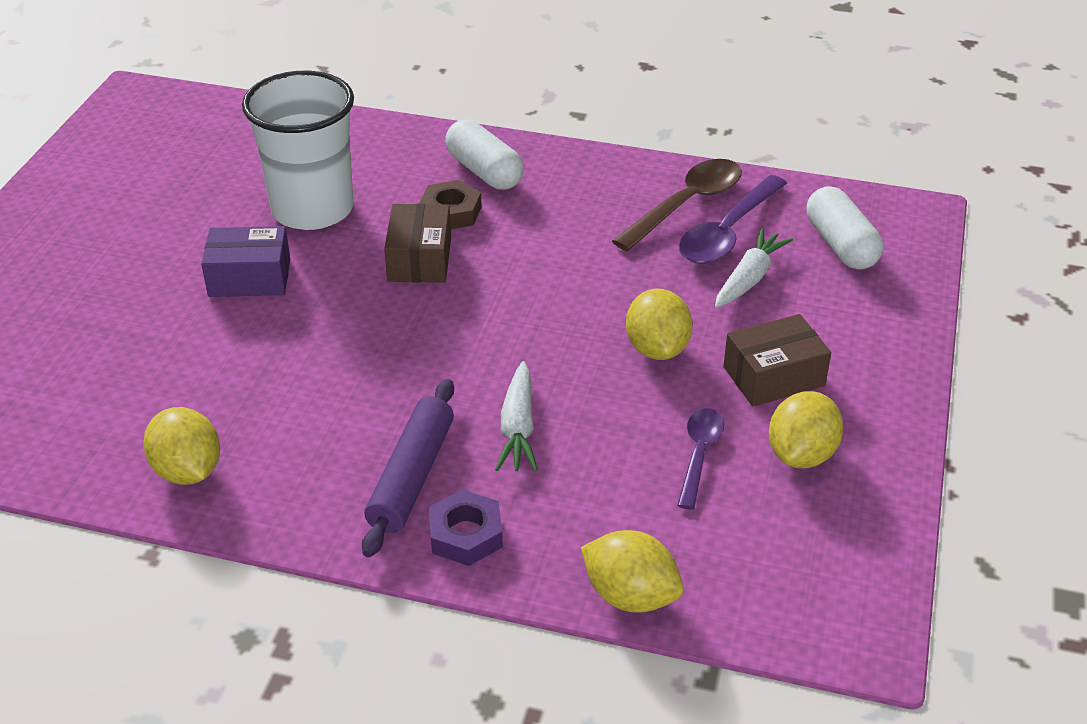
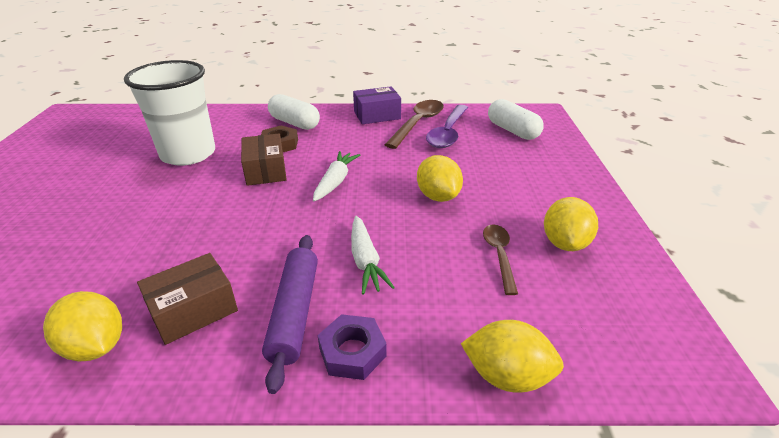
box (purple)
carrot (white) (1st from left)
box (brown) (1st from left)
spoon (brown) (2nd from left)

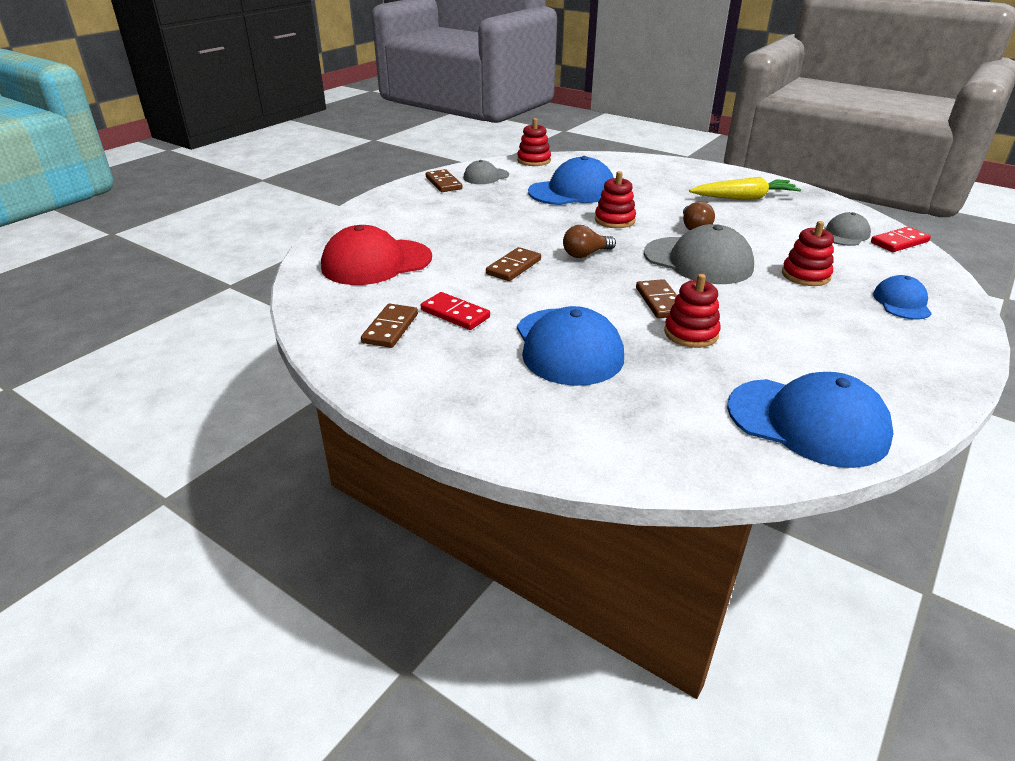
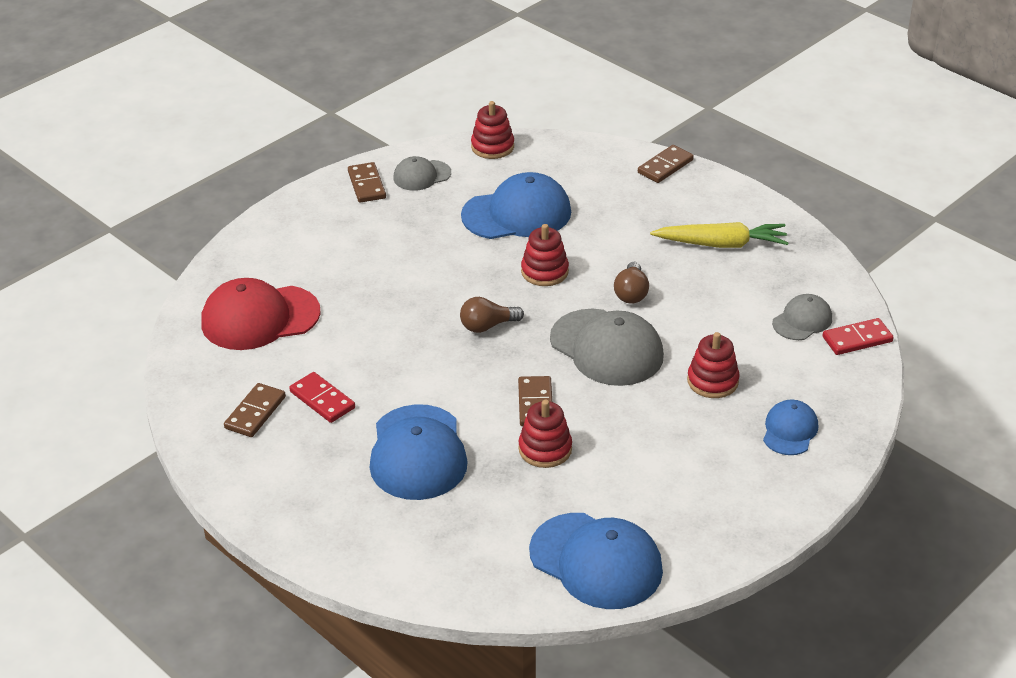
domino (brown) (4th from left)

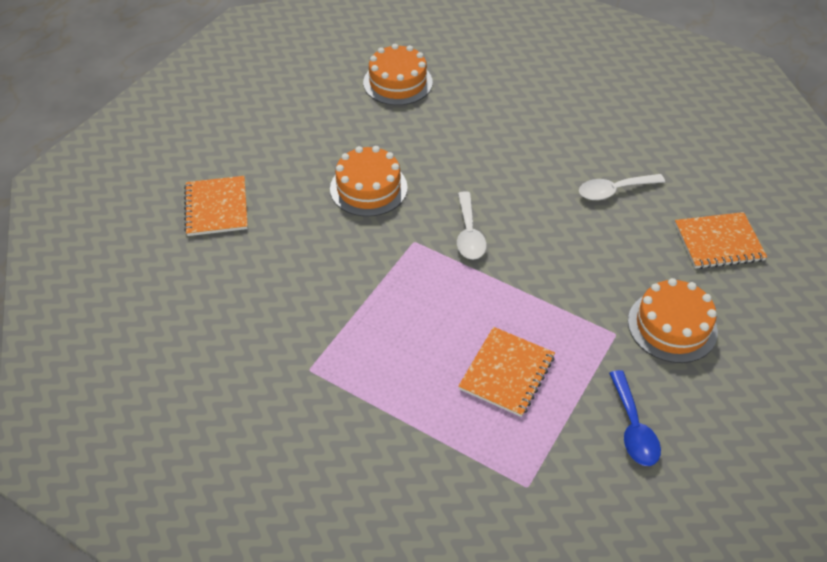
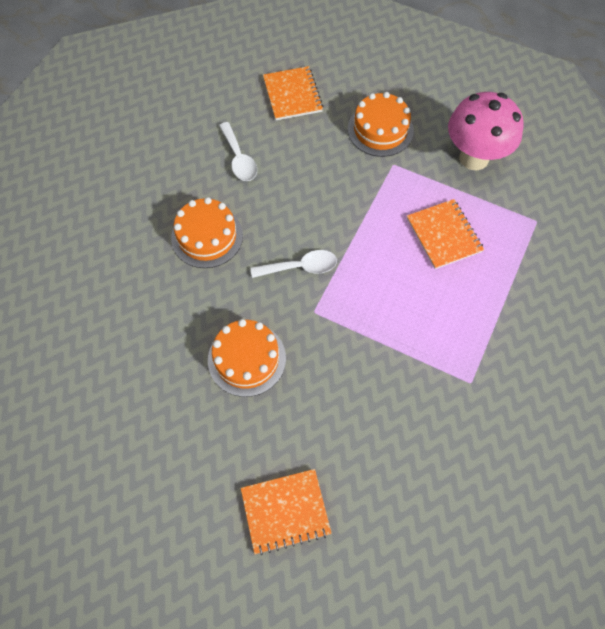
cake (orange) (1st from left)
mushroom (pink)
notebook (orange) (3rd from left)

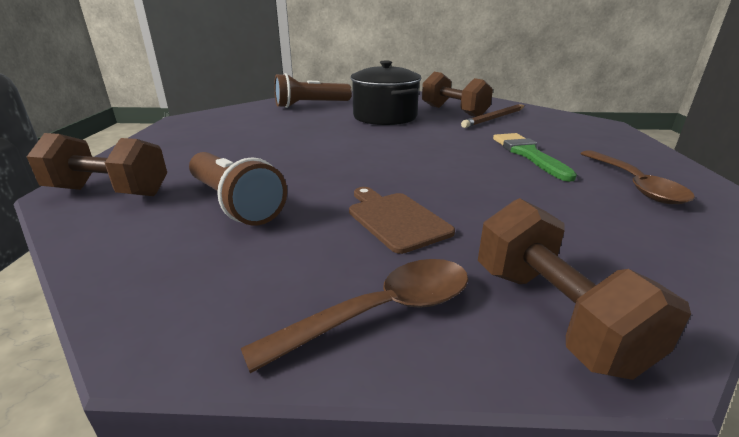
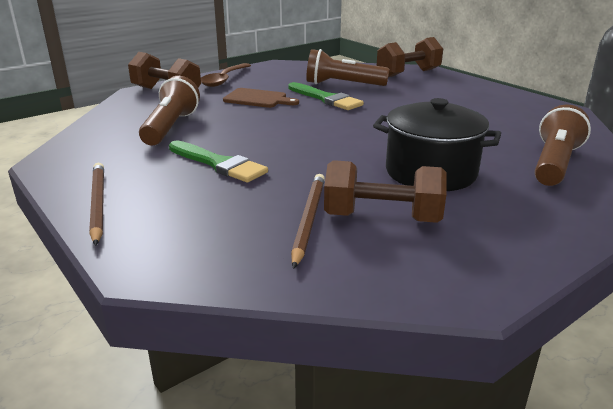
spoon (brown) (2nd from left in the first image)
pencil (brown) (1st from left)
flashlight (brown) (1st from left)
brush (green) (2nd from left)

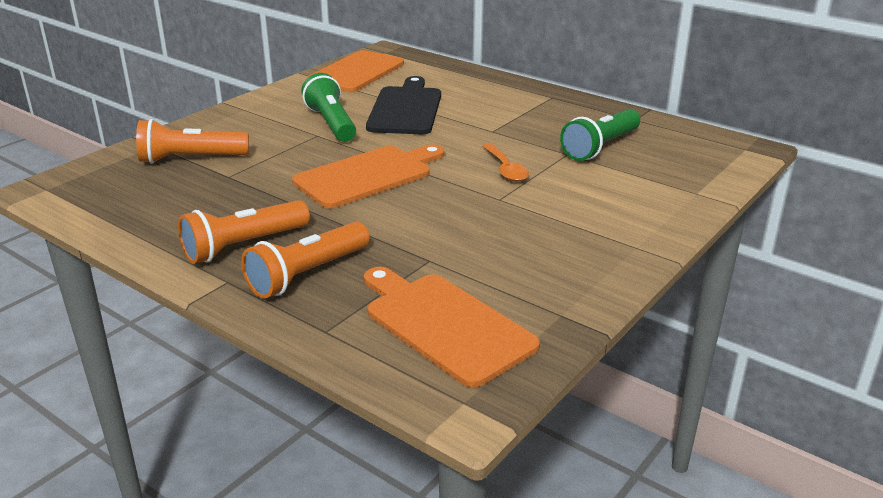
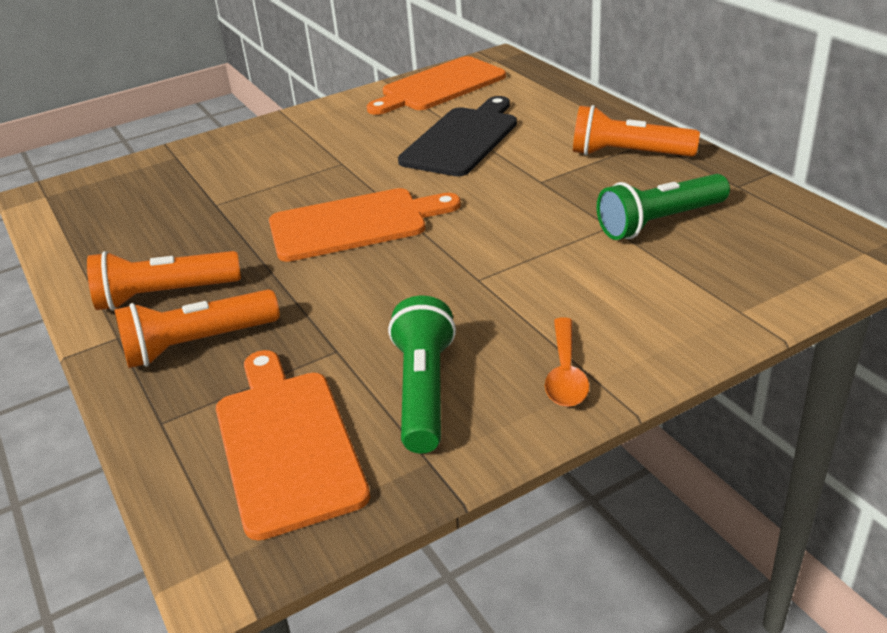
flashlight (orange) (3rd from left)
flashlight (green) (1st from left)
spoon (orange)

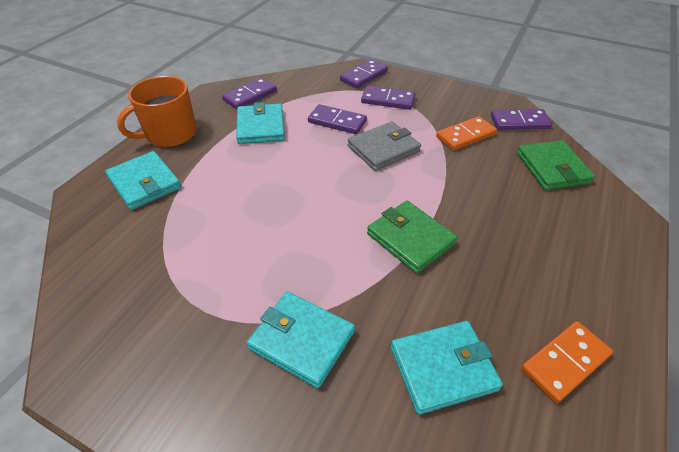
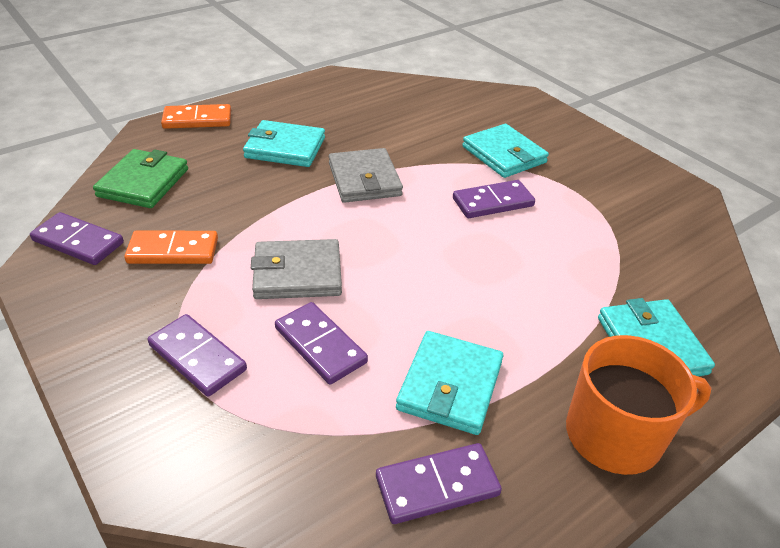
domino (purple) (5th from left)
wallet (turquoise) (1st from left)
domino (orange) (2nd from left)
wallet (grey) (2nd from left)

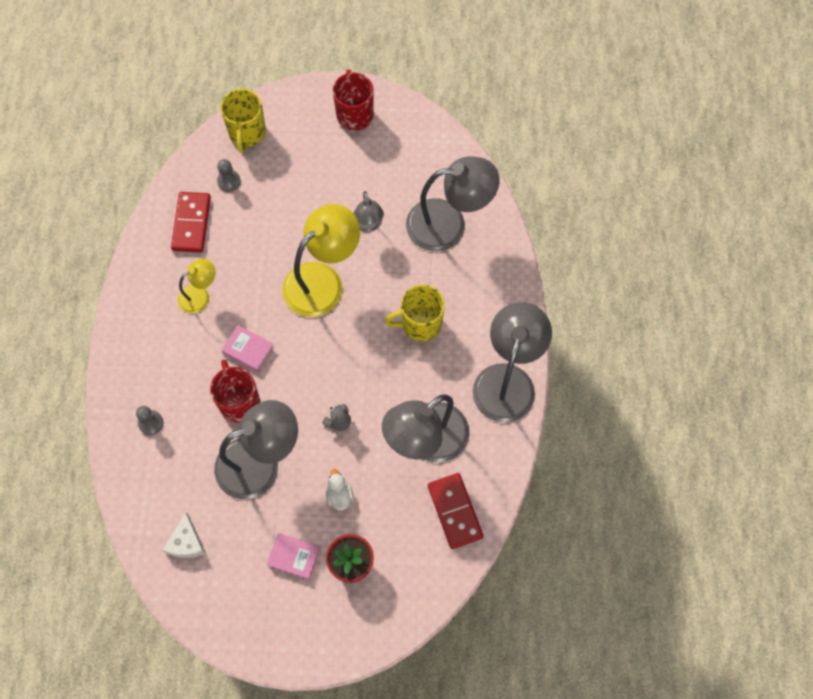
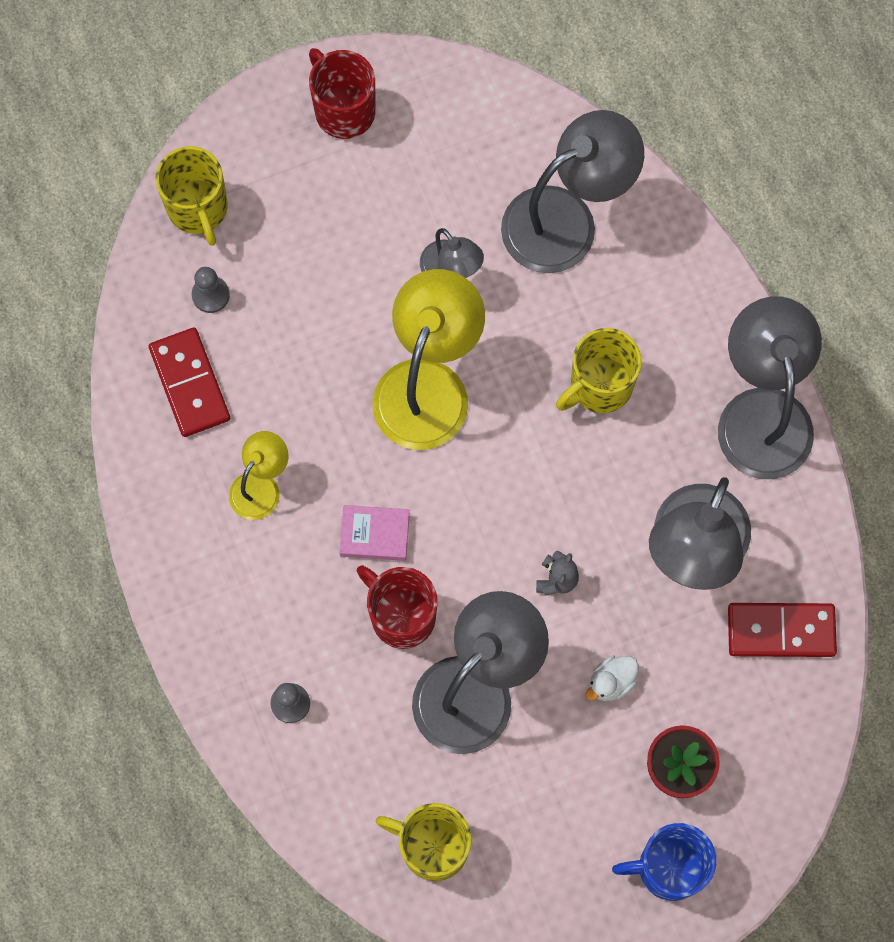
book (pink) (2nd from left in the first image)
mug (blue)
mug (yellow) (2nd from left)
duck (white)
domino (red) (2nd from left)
● ● ● ●
● **Task objective**
Print the lines from the line containing "carrot (white) (1st from left)" through the last line of the listing, exactly as they stand, and leave any pictures out.

● **Answer to this exercise**
carrot (white) (1st from left)
box (brown) (1st from left)
spoon (brown) (2nd from left)

domino (brown) (4th from left)

cake (orange) (1st from left)
mushroom (pink)
notebook (orange) (3rd from left)

spoon (brown) (2nd from left in the first image)
pencil (brown) (1st from left)
flashlight (brown) (1st from left)
brush (green) (2nd from left)

flashlight (orange) (3rd from left)
flashlight (green) (1st from left)
spoon (orange)

domino (purple) (5th from left)
wallet (turquoise) (1st from left)
domino (orange) (2nd from left)
wallet (grey) (2nd from left)

book (pink) (2nd from left in the first image)
mug (blue)
mug (yellow) (2nd from left)
duck (white)
domino (red) (2nd from left)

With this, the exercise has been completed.